(Stored entries)
---

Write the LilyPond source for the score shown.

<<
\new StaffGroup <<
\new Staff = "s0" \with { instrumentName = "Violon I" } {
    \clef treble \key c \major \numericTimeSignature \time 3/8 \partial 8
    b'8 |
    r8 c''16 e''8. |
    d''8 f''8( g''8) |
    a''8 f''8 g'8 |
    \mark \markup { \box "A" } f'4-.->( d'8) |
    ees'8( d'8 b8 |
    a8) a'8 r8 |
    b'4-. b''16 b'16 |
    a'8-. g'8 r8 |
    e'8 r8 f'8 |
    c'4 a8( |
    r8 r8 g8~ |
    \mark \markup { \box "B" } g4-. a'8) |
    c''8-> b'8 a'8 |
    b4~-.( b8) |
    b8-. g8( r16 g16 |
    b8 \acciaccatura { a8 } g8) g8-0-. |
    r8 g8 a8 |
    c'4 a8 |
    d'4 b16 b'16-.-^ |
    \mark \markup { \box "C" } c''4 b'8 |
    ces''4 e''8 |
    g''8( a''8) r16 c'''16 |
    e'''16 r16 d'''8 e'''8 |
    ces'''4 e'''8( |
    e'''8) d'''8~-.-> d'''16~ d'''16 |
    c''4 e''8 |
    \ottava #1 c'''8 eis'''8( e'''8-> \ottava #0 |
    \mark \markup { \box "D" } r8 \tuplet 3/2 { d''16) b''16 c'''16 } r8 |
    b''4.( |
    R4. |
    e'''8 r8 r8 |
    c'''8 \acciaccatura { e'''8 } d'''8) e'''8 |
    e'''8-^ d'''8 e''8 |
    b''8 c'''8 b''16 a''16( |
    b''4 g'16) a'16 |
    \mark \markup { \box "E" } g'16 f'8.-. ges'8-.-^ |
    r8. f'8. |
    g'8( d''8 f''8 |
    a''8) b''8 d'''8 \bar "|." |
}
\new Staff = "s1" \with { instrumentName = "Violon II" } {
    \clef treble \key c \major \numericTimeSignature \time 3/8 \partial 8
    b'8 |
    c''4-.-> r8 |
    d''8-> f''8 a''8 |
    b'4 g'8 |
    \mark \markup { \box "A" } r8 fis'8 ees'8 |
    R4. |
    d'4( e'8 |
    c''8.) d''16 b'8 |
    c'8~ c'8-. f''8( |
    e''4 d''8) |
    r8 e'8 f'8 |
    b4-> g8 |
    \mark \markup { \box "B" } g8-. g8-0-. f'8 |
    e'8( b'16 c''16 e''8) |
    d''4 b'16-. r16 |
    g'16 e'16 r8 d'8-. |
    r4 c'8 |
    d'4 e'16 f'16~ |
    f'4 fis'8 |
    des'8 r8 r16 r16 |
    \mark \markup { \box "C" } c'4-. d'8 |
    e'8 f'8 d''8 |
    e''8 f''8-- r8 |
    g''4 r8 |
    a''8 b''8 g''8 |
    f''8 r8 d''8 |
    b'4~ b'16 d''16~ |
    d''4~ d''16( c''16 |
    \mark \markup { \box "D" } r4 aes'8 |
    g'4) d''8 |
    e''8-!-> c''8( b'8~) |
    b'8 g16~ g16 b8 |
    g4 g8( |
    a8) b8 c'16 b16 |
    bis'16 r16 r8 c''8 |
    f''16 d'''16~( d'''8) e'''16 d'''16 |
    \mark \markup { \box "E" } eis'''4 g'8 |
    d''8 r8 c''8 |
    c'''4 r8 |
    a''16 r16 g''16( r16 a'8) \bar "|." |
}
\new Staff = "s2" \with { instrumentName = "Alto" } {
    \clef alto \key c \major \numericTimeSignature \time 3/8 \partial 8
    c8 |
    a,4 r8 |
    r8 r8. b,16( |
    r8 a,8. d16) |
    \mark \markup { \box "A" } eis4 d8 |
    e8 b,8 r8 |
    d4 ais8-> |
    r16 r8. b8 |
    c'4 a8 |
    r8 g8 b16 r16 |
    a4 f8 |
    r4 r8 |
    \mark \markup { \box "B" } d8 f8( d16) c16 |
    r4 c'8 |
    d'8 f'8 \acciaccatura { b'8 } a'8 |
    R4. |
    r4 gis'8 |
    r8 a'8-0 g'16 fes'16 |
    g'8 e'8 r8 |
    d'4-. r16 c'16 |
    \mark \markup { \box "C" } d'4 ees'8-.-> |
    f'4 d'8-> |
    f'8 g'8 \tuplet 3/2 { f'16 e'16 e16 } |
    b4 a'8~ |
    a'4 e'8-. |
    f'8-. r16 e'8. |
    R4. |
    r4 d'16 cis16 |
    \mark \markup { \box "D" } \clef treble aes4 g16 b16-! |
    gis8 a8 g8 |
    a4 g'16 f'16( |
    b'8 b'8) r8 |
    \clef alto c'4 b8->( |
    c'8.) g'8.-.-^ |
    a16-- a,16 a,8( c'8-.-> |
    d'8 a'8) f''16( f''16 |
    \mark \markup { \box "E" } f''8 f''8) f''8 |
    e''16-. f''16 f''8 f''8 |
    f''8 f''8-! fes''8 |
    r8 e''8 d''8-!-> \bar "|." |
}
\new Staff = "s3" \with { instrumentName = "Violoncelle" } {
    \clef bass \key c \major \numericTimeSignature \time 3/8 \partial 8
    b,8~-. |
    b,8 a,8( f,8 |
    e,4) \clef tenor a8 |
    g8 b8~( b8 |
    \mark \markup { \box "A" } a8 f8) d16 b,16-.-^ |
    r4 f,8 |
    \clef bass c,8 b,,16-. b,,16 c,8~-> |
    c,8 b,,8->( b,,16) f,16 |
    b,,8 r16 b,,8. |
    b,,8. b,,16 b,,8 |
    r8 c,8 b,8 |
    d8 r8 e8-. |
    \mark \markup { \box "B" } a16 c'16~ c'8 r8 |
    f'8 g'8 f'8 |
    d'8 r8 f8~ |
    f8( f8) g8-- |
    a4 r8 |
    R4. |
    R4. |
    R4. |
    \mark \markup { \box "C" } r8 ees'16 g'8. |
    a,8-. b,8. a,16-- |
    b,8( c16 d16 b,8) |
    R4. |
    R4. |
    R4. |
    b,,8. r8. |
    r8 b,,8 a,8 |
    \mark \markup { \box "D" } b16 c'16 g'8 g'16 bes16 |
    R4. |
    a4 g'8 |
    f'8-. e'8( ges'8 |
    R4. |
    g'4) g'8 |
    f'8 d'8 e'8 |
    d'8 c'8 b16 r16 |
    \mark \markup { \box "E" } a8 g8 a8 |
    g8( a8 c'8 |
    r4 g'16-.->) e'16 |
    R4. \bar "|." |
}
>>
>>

---

EXERCISE TASK —
Which lines of the material above contain the string "major", with case counting? Report each of those lines in full.

SOLUTION FOR THIS TASK —
    \clef treble \key c \major \numericTimeSignature \time 3/8 \partial 8
    \clef treble \key c \major \numericTimeSignature \time 3/8 \partial 8
    \clef alto \key c \major \numericTimeSignature \time 3/8 \partial 8
    \clef bass \key c \major \numericTimeSignature \time 3/8 \partial 8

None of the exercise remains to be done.